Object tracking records
= = = = = = =

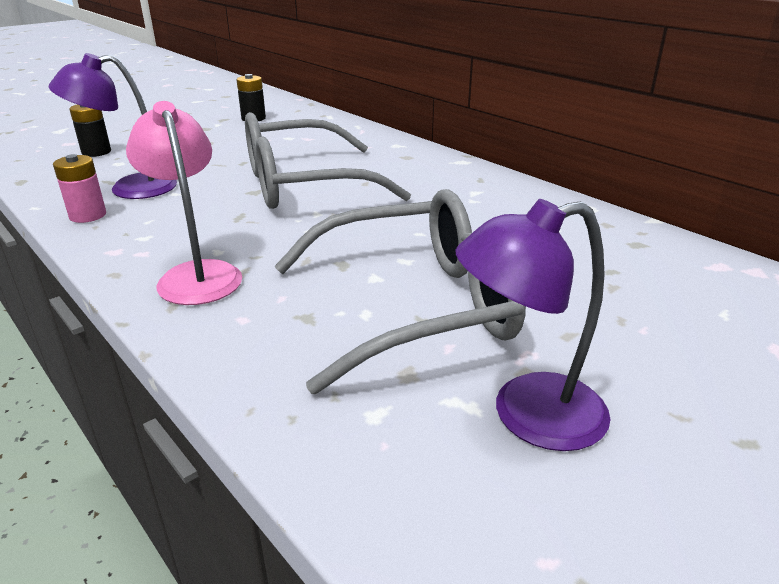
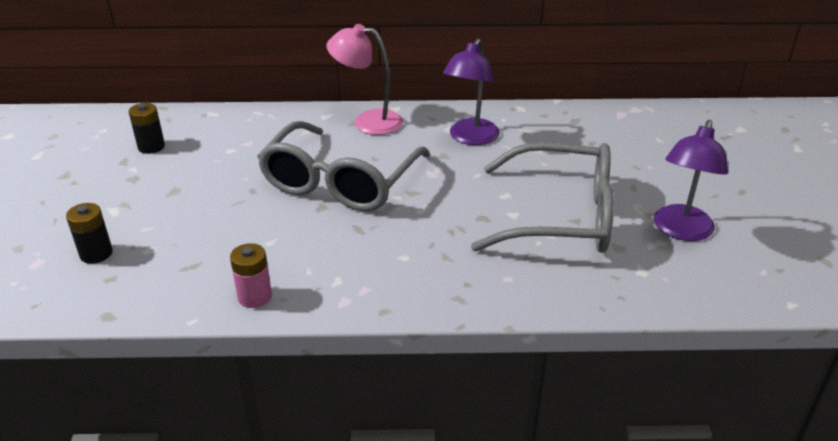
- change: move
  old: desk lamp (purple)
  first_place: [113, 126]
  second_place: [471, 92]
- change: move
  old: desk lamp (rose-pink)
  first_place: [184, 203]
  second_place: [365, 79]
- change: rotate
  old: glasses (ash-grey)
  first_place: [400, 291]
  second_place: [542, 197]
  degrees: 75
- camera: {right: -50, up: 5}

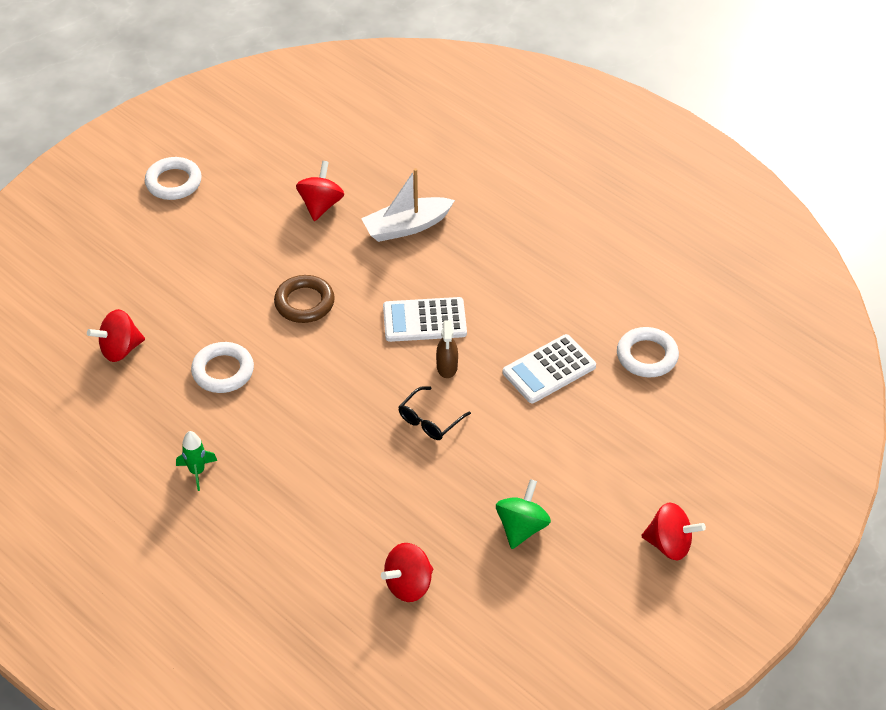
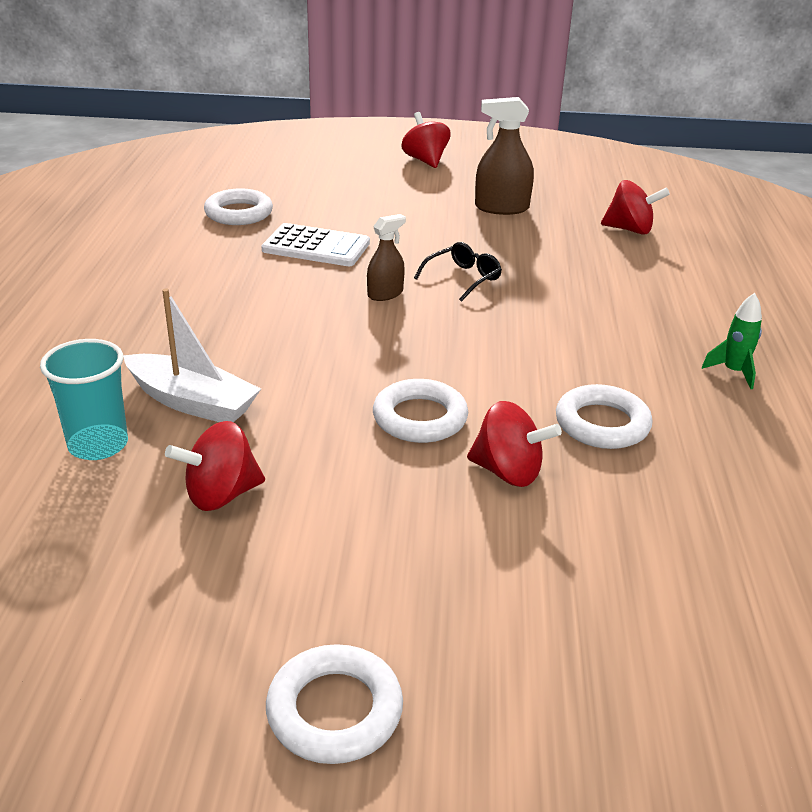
- change: recolor
  old: torus (russet)
  new: torus (pure white)
  first_place: [304, 299]
  second_place: [420, 411]
- change: delete
  old: pocket calculator (pure white)
  first_place: [425, 319]
- change: move
  old: spinning top (crimson)
  first_place: [116, 335]
  second_place: [514, 444]
- change: rotate
  old: glasses (ebony)
  first_place: [435, 413]
  second_place: [458, 272]
  degrees: -45
- change: replace
  old: spinning top (green)
  new: spray bottle (russet)
  first_place: [523, 514]
  second_place: [504, 156]
- change: insert
  new: beaker (turquoise)
  second_place: [84, 399]
- camera: {right: -130, up: -15}

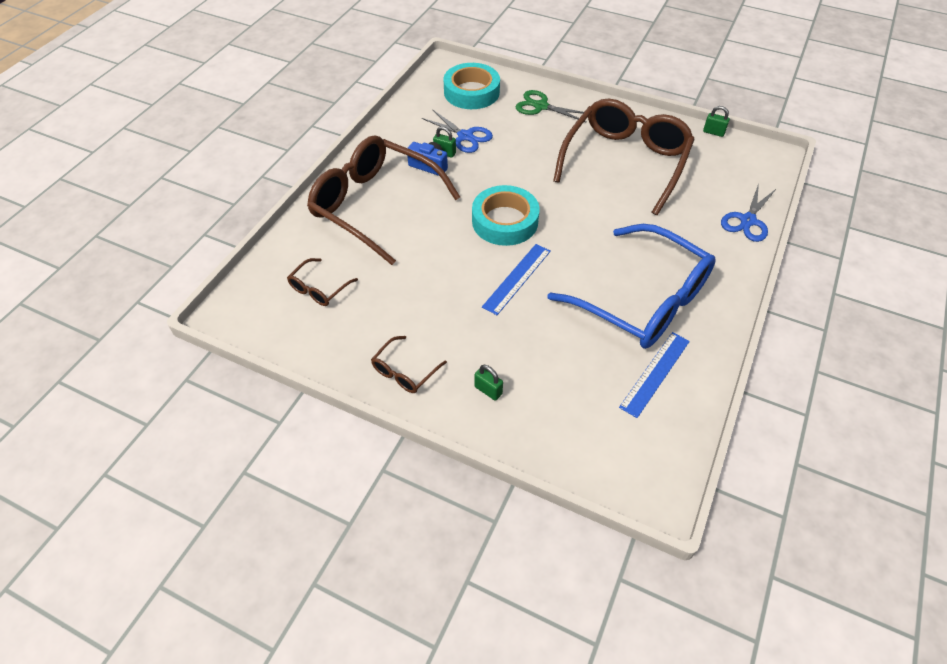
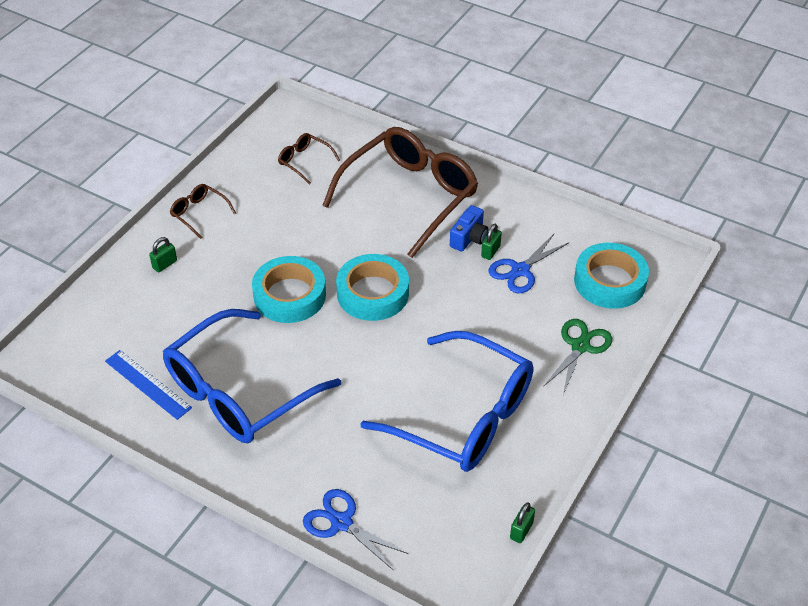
- change: recolor
  old: glasses (russet)
  new: glasses (royal blue)
  first_place: [624, 156]
  second_place: [446, 401]
- change: replace
  old: ruler (royal blue)
  new: roll of tape (turquoise)
  first_place: [516, 279]
  second_place: [289, 289]
- camera: {right: 95, up: -5}

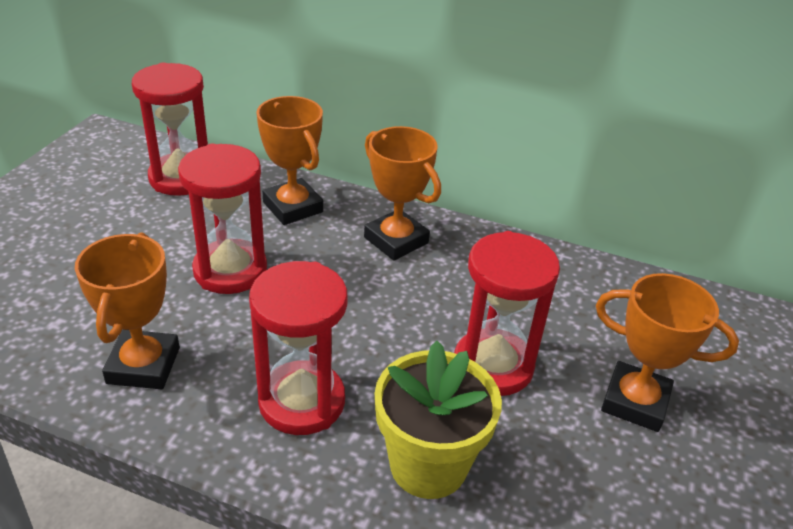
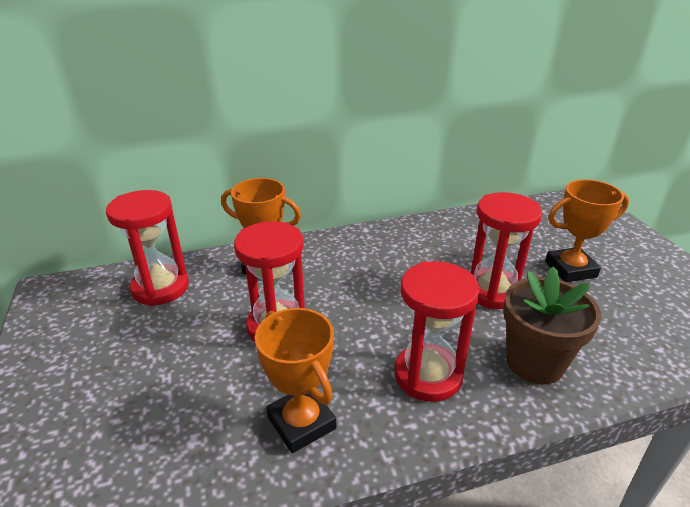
- change: delete
  old: prize cup (orange-coloured)
  first_place: [402, 193]
- change: recolor
  old: potted plant (golden)
  new: potted plant (russet)
  first_place: [438, 420]
  second_place: [552, 325]
- camera: {right: -35, up: -5}

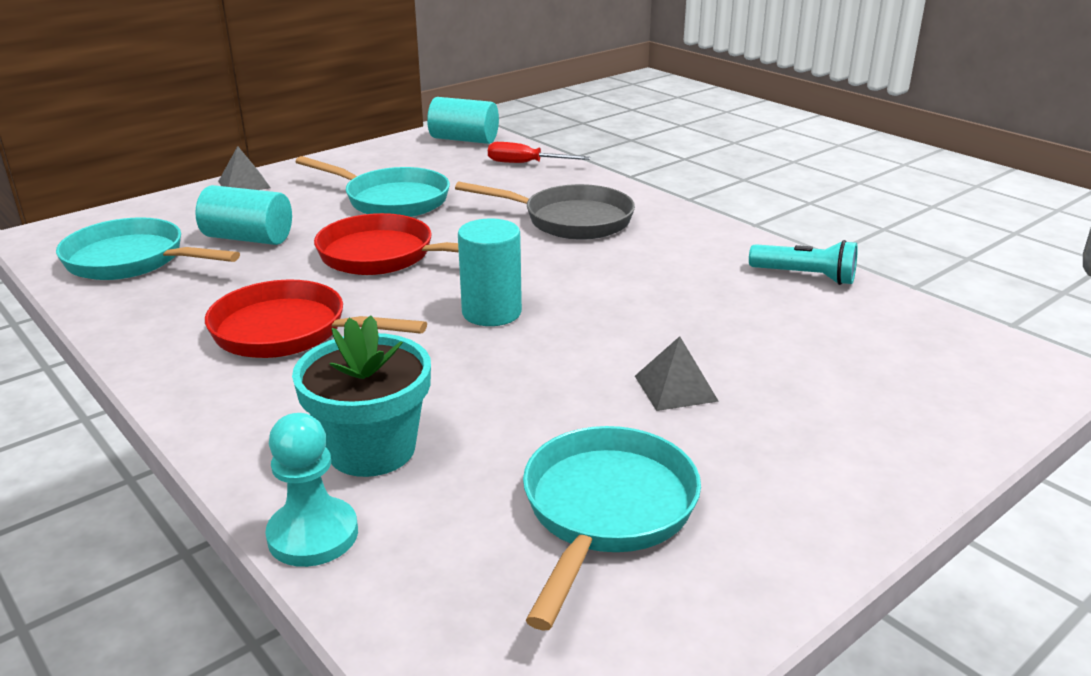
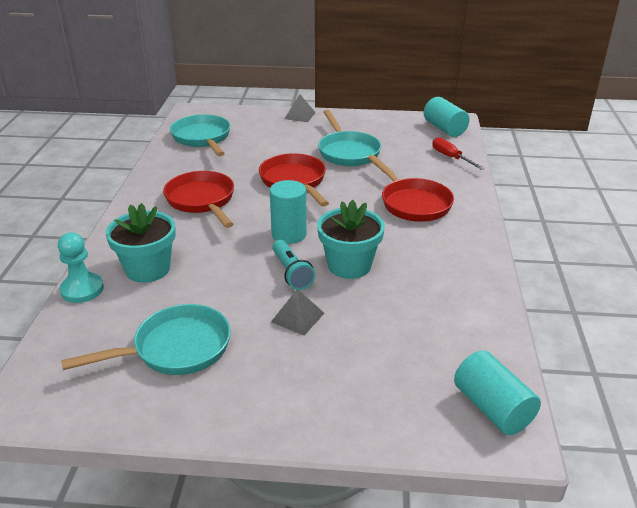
- change: recolor
  old: pan (ash-grey)
  new: pan (crimson)
  first_place: [545, 211]
  second_place: [411, 188]
- change: move
  old: solid cylinder (turquoise)
  first_place: [243, 215]
  second_place: [497, 392]
- change: move
  old: torch (turquoise)
  first_place: [803, 262]
  second_place: [293, 265]
- change: insert
  new: potted plant (turquoise)
  second_place: [351, 239]
- camera: {right: 45, up: 5}

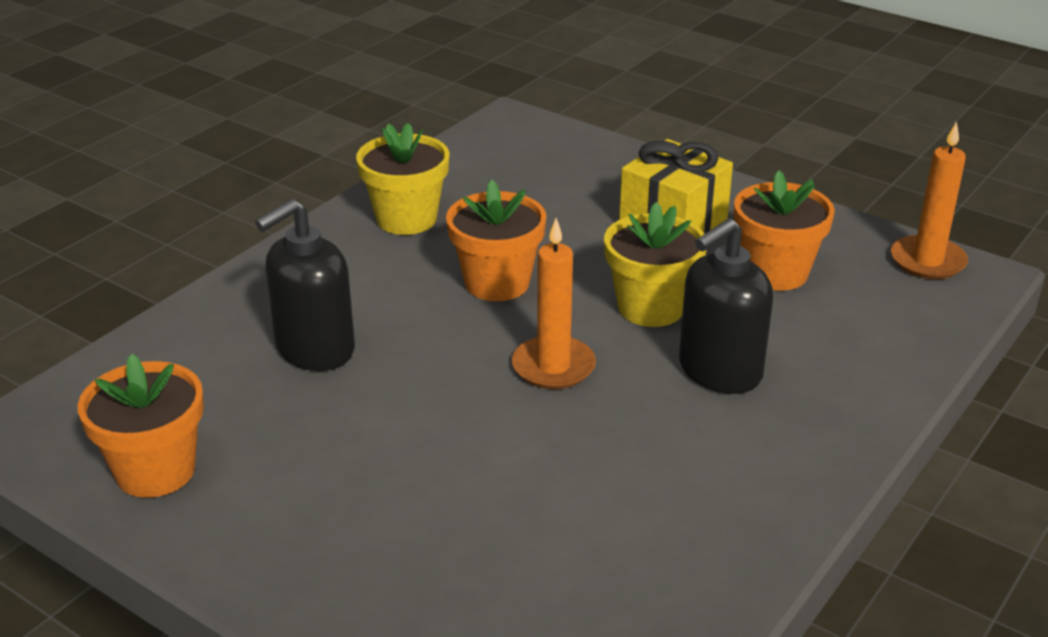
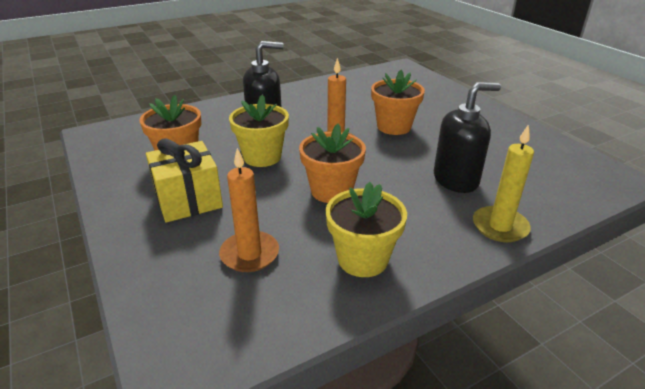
- change: move
  old: candle (orange-coloured)
  first_place: [929, 200]
  second_place: [249, 210]
- change: move
  old: potted plant (orange-coloured)
  first_place: [141, 426]
  second_place: [398, 102]
- change: insert
  new: candle (golden)
  second_place: [503, 183]
- camera: {right: -155, up: 0}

= = = = = = =

### To do
Give again, please, precisely the lines that begin the records and run through the line with "old: pocket calculator (pure white)" in it, keeping both end lines and dropping any pictures.

### Exercise response
- change: move
  old: desk lamp (purple)
  first_place: [113, 126]
  second_place: [471, 92]
- change: move
  old: desk lamp (rose-pink)
  first_place: [184, 203]
  second_place: [365, 79]
- change: rotate
  old: glasses (ash-grey)
  first_place: [400, 291]
  second_place: [542, 197]
  degrees: 75
- camera: {right: -50, up: 5}

- change: recolor
  old: torus (russet)
  new: torus (pure white)
  first_place: [304, 299]
  second_place: [420, 411]
- change: delete
  old: pocket calculator (pure white)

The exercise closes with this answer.